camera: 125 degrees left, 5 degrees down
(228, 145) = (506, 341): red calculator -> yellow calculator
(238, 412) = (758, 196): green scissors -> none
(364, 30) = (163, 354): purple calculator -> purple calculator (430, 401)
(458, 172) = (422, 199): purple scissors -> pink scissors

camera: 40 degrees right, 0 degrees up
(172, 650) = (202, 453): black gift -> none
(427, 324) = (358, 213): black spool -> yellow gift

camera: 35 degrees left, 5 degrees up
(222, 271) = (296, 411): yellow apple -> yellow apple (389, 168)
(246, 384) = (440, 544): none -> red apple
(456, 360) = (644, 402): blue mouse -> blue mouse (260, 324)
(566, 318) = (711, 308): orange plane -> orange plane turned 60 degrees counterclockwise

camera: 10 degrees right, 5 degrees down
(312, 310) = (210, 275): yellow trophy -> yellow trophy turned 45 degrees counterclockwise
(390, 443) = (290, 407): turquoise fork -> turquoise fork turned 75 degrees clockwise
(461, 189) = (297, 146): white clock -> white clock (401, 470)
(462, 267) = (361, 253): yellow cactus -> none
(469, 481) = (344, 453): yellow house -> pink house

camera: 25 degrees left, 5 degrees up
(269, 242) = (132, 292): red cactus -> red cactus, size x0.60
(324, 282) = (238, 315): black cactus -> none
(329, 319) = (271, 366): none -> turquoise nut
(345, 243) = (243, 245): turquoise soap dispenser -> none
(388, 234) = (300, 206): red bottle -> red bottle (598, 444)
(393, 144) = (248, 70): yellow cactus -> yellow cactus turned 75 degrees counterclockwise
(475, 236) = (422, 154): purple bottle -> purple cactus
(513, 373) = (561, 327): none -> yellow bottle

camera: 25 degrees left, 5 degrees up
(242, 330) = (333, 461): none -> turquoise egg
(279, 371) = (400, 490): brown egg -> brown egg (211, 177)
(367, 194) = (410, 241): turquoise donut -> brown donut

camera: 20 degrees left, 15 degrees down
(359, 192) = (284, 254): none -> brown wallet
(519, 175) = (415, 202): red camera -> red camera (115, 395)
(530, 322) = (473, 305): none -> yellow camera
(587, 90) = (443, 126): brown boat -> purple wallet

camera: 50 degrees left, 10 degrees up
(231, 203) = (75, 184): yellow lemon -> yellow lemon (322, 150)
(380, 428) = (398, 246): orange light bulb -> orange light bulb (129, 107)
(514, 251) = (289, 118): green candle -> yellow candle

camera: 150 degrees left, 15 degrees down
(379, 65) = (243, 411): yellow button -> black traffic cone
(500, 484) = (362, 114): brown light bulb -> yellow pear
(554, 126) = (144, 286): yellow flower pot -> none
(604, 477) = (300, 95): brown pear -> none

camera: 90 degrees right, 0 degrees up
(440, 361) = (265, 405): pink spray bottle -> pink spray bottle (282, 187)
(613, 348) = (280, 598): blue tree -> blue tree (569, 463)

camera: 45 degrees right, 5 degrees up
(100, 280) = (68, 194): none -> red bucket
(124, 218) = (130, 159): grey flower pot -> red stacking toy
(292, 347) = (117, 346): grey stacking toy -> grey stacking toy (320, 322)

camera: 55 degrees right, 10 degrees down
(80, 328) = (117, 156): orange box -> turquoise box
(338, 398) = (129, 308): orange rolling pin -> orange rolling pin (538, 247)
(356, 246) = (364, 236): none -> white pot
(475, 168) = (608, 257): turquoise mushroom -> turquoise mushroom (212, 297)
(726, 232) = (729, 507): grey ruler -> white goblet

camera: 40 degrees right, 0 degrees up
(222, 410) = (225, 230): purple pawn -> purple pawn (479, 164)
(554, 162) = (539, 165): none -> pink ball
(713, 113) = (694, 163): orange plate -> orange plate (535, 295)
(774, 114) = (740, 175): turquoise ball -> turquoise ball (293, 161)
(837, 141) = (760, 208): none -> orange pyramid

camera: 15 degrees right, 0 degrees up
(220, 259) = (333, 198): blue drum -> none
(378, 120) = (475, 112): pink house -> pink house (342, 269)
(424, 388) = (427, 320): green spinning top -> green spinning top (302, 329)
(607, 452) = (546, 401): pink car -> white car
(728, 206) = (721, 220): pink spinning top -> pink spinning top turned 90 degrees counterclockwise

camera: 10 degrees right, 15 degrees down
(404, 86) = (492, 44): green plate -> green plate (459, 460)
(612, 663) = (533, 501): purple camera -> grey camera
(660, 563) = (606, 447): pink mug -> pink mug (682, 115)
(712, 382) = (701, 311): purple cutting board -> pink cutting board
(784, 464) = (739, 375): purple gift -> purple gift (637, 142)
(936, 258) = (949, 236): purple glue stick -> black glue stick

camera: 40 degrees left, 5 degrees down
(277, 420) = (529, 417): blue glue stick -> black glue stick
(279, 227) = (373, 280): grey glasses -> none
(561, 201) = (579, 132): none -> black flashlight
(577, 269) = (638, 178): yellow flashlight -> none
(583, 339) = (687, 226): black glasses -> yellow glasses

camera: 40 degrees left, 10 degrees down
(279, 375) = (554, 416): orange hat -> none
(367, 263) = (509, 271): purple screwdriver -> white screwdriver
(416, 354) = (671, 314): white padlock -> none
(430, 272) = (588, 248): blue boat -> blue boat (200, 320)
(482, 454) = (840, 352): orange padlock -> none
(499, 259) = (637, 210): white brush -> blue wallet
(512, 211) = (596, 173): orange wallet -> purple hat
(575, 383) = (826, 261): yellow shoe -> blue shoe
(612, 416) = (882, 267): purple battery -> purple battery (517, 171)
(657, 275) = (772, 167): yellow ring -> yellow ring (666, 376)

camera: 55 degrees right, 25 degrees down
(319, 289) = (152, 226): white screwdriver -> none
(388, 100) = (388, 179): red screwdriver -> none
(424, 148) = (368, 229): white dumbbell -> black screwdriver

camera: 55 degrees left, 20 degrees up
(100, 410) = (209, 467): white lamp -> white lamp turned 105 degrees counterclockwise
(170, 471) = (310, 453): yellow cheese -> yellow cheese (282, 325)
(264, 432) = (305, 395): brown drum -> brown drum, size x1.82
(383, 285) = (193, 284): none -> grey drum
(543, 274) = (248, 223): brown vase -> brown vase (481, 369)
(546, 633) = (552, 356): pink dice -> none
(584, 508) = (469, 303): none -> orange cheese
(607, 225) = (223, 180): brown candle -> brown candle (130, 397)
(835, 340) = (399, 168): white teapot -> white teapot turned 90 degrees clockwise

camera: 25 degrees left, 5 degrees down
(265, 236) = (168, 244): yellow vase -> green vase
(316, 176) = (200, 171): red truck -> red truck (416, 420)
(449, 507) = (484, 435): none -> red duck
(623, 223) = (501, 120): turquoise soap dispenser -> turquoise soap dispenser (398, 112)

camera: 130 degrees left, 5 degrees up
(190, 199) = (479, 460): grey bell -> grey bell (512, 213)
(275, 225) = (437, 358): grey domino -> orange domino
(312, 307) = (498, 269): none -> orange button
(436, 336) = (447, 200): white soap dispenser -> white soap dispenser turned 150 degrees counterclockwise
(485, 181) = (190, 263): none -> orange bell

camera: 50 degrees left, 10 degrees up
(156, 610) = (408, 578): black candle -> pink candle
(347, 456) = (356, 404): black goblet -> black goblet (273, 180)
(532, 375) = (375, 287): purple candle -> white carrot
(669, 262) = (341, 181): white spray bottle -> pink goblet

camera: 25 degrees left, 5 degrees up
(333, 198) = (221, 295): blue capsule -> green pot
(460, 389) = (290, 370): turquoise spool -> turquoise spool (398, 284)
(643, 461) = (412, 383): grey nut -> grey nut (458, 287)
◇ ◇ ◇ ◇ ◇ ◇ ◇
## Try it
Go through the data and copy each line exactly as it reads.

## Result of the exercise
camera: 125 degrees left, 5 degrees down
(228, 145) = (506, 341): red calculator -> yellow calculator
(238, 412) = (758, 196): green scissors -> none
(364, 30) = (163, 354): purple calculator -> purple calculator (430, 401)
(458, 172) = (422, 199): purple scissors -> pink scissors

camera: 40 degrees right, 0 degrees up
(172, 650) = (202, 453): black gift -> none
(427, 324) = (358, 213): black spool -> yellow gift

camera: 35 degrees left, 5 degrees up
(222, 271) = (296, 411): yellow apple -> yellow apple (389, 168)
(246, 384) = (440, 544): none -> red apple
(456, 360) = (644, 402): blue mouse -> blue mouse (260, 324)
(566, 318) = (711, 308): orange plane -> orange plane turned 60 degrees counterclockwise

camera: 10 degrees right, 5 degrees down
(312, 310) = (210, 275): yellow trophy -> yellow trophy turned 45 degrees counterclockwise
(390, 443) = (290, 407): turquoise fork -> turquoise fork turned 75 degrees clockwise
(461, 189) = (297, 146): white clock -> white clock (401, 470)
(462, 267) = (361, 253): yellow cactus -> none
(469, 481) = (344, 453): yellow house -> pink house

camera: 25 degrees left, 5 degrees up
(269, 242) = (132, 292): red cactus -> red cactus, size x0.60
(324, 282) = (238, 315): black cactus -> none
(329, 319) = (271, 366): none -> turquoise nut
(345, 243) = (243, 245): turquoise soap dispenser -> none
(388, 234) = (300, 206): red bottle -> red bottle (598, 444)
(393, 144) = (248, 70): yellow cactus -> yellow cactus turned 75 degrees counterclockwise
(475, 236) = (422, 154): purple bottle -> purple cactus
(513, 373) = (561, 327): none -> yellow bottle

camera: 25 degrees left, 5 degrees up
(242, 330) = (333, 461): none -> turquoise egg
(279, 371) = (400, 490): brown egg -> brown egg (211, 177)
(367, 194) = (410, 241): turquoise donut -> brown donut

camera: 20 degrees left, 15 degrees down
(359, 192) = (284, 254): none -> brown wallet
(519, 175) = (415, 202): red camera -> red camera (115, 395)
(530, 322) = (473, 305): none -> yellow camera
(587, 90) = (443, 126): brown boat -> purple wallet

camera: 50 degrees left, 10 degrees up
(231, 203) = (75, 184): yellow lemon -> yellow lemon (322, 150)
(380, 428) = (398, 246): orange light bulb -> orange light bulb (129, 107)
(514, 251) = (289, 118): green candle -> yellow candle

camera: 150 degrees left, 15 degrees down
(379, 65) = (243, 411): yellow button -> black traffic cone
(500, 484) = (362, 114): brown light bulb -> yellow pear
(554, 126) = (144, 286): yellow flower pot -> none
(604, 477) = (300, 95): brown pear -> none

camera: 90 degrees right, 0 degrees up
(440, 361) = (265, 405): pink spray bottle -> pink spray bottle (282, 187)
(613, 348) = (280, 598): blue tree -> blue tree (569, 463)

camera: 45 degrees right, 5 degrees up
(100, 280) = (68, 194): none -> red bucket
(124, 218) = (130, 159): grey flower pot -> red stacking toy
(292, 347) = (117, 346): grey stacking toy -> grey stacking toy (320, 322)

camera: 55 degrees right, 10 degrees down
(80, 328) = (117, 156): orange box -> turquoise box
(338, 398) = (129, 308): orange rolling pin -> orange rolling pin (538, 247)
(356, 246) = (364, 236): none -> white pot
(475, 168) = (608, 257): turquoise mushroom -> turquoise mushroom (212, 297)
(726, 232) = (729, 507): grey ruler -> white goblet

camera: 40 degrees right, 0 degrees up
(222, 410) = (225, 230): purple pawn -> purple pawn (479, 164)
(554, 162) = (539, 165): none -> pink ball
(713, 113) = (694, 163): orange plate -> orange plate (535, 295)
(774, 114) = (740, 175): turquoise ball -> turquoise ball (293, 161)
(837, 141) = (760, 208): none -> orange pyramid

camera: 15 degrees right, 0 degrees up
(220, 259) = (333, 198): blue drum -> none
(378, 120) = (475, 112): pink house -> pink house (342, 269)
(424, 388) = (427, 320): green spinning top -> green spinning top (302, 329)
(607, 452) = (546, 401): pink car -> white car
(728, 206) = (721, 220): pink spinning top -> pink spinning top turned 90 degrees counterclockwise

camera: 10 degrees right, 15 degrees down
(404, 86) = (492, 44): green plate -> green plate (459, 460)
(612, 663) = (533, 501): purple camera -> grey camera
(660, 563) = (606, 447): pink mug -> pink mug (682, 115)
(712, 382) = (701, 311): purple cutting board -> pink cutting board
(784, 464) = (739, 375): purple gift -> purple gift (637, 142)
(936, 258) = (949, 236): purple glue stick -> black glue stick

camera: 40 degrees left, 5 degrees down
(277, 420) = (529, 417): blue glue stick -> black glue stick
(279, 227) = (373, 280): grey glasses -> none
(561, 201) = (579, 132): none -> black flashlight
(577, 269) = (638, 178): yellow flashlight -> none
(583, 339) = (687, 226): black glasses -> yellow glasses

camera: 40 degrees left, 10 degrees down
(279, 375) = (554, 416): orange hat -> none
(367, 263) = (509, 271): purple screwdriver -> white screwdriver
(416, 354) = (671, 314): white padlock -> none
(430, 272) = (588, 248): blue boat -> blue boat (200, 320)
(482, 454) = (840, 352): orange padlock -> none
(499, 259) = (637, 210): white brush -> blue wallet
(512, 211) = (596, 173): orange wallet -> purple hat
(575, 383) = (826, 261): yellow shoe -> blue shoe
(612, 416) = (882, 267): purple battery -> purple battery (517, 171)
(657, 275) = (772, 167): yellow ring -> yellow ring (666, 376)

camera: 55 degrees right, 25 degrees down
(319, 289) = (152, 226): white screwdriver -> none
(388, 100) = (388, 179): red screwdriver -> none
(424, 148) = (368, 229): white dumbbell -> black screwdriver

camera: 55 degrees left, 20 degrees up
(100, 410) = (209, 467): white lamp -> white lamp turned 105 degrees counterclockwise
(170, 471) = (310, 453): yellow cheese -> yellow cheese (282, 325)
(264, 432) = (305, 395): brown drum -> brown drum, size x1.82
(383, 285) = (193, 284): none -> grey drum
(543, 274) = (248, 223): brown vase -> brown vase (481, 369)
(546, 633) = (552, 356): pink dice -> none
(584, 508) = (469, 303): none -> orange cheese
(607, 225) = (223, 180): brown candle -> brown candle (130, 397)
(835, 340) = (399, 168): white teapot -> white teapot turned 90 degrees clockwise

camera: 25 degrees left, 5 degrees down
(265, 236) = (168, 244): yellow vase -> green vase
(316, 176) = (200, 171): red truck -> red truck (416, 420)
(449, 507) = (484, 435): none -> red duck
(623, 223) = (501, 120): turquoise soap dispenser -> turquoise soap dispenser (398, 112)

camera: 130 degrees left, 5 degrees up
(190, 199) = (479, 460): grey bell -> grey bell (512, 213)
(275, 225) = (437, 358): grey domino -> orange domino
(312, 307) = (498, 269): none -> orange button
(436, 336) = (447, 200): white soap dispenser -> white soap dispenser turned 150 degrees counterclockwise
(485, 181) = (190, 263): none -> orange bell

camera: 50 degrees left, 10 degrees up
(156, 610) = (408, 578): black candle -> pink candle
(347, 456) = (356, 404): black goblet -> black goblet (273, 180)
(532, 375) = (375, 287): purple candle -> white carrot
(669, 262) = (341, 181): white spray bottle -> pink goblet

camera: 25 degrees left, 5 degrees up
(333, 198) = (221, 295): blue capsule -> green pot
(460, 389) = (290, 370): turquoise spool -> turquoise spool (398, 284)
(643, 461) = (412, 383): grey nut -> grey nut (458, 287)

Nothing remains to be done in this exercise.